#### [Change detection outputs]

****************

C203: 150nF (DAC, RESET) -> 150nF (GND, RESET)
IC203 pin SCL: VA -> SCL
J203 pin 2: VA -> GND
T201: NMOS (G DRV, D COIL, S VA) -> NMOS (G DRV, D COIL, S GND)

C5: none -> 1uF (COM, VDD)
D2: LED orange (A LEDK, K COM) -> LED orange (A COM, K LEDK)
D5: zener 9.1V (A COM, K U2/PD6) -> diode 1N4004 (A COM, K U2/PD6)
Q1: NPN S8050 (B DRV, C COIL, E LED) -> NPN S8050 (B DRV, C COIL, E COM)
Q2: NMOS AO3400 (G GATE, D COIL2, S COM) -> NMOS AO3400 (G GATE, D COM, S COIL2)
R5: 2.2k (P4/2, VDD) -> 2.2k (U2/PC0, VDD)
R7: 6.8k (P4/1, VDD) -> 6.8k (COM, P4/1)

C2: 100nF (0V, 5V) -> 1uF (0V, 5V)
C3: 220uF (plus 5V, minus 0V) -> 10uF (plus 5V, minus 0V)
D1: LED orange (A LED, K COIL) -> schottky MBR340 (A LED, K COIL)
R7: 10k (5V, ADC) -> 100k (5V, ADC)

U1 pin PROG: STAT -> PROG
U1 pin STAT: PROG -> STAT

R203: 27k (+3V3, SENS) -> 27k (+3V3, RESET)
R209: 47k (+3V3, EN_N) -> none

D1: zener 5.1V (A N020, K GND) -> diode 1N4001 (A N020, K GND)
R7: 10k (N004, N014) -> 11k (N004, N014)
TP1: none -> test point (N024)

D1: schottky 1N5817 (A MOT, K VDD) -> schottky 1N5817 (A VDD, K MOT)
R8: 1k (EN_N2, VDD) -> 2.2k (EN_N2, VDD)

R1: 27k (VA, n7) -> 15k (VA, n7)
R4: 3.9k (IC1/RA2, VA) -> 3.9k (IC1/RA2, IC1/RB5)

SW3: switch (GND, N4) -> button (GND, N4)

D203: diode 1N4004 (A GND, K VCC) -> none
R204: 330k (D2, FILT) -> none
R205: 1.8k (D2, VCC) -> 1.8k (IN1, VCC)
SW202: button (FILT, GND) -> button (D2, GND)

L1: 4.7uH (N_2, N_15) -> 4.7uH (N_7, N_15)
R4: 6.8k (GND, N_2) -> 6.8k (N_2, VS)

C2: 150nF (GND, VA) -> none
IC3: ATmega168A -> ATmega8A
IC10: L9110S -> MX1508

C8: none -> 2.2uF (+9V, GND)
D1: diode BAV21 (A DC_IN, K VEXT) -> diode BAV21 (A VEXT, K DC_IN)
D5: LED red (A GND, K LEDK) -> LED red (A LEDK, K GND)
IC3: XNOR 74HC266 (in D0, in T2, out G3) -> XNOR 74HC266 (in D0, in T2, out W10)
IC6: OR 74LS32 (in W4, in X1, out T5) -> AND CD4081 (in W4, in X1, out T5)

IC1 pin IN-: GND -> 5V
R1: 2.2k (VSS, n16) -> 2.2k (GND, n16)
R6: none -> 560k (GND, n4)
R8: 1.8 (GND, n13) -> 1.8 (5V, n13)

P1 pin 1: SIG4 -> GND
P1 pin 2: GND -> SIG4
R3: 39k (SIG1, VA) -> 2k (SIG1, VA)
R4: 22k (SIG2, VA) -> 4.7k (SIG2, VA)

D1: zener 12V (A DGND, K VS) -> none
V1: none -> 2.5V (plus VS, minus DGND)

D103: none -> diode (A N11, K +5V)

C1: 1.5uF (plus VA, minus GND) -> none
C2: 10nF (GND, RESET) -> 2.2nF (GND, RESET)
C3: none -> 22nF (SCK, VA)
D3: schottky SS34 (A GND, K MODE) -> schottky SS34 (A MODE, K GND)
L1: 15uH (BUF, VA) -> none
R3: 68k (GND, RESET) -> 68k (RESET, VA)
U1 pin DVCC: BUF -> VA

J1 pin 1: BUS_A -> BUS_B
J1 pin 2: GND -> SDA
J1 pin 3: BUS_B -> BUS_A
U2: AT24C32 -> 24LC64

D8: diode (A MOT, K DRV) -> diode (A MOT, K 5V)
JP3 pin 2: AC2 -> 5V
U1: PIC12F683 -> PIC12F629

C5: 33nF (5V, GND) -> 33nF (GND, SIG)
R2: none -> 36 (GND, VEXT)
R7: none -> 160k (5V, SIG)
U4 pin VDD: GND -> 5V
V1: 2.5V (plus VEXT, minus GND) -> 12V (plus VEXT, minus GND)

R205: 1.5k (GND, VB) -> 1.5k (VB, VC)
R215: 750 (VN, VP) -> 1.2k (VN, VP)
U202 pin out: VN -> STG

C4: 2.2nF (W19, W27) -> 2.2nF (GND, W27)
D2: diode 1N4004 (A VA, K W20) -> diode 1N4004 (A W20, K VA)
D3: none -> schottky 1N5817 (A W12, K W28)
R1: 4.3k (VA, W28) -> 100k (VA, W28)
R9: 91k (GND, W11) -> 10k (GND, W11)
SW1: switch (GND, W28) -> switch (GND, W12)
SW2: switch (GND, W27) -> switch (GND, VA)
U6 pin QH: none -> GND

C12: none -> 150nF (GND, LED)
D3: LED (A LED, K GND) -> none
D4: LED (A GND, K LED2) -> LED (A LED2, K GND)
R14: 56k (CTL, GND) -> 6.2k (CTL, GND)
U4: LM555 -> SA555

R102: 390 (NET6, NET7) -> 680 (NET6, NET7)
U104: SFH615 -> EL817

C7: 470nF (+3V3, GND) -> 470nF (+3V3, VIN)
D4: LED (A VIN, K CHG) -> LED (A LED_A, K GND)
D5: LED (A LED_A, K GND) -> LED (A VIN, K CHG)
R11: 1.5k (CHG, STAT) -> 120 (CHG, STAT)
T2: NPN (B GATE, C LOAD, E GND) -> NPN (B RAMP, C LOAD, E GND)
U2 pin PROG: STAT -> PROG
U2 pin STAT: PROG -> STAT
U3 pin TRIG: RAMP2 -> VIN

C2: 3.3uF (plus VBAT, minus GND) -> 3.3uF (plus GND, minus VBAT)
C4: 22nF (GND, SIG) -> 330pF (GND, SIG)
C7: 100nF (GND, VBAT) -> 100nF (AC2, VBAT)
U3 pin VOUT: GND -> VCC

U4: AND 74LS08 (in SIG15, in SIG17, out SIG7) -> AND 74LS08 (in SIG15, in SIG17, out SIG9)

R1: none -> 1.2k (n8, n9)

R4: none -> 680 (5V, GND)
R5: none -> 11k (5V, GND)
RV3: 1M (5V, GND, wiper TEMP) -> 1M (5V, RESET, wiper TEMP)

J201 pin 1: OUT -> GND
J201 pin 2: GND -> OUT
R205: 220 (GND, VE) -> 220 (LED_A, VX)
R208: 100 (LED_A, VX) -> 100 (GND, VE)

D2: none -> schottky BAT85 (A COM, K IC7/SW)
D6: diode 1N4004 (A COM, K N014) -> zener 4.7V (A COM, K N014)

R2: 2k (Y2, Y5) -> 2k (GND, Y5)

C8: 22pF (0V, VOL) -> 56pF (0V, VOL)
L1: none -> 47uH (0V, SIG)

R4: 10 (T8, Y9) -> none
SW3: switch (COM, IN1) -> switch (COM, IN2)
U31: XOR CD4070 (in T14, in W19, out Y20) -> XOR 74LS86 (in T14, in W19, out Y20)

****************

#### [Goal of the exercise]
Filter the records above for lines containing the word "LEDK", and copy those lines.

#### [Finished task]
D2: LED orange (A LEDK, K COM) -> LED orange (A COM, K LEDK)
D5: LED red (A GND, K LEDK) -> LED red (A LEDK, K GND)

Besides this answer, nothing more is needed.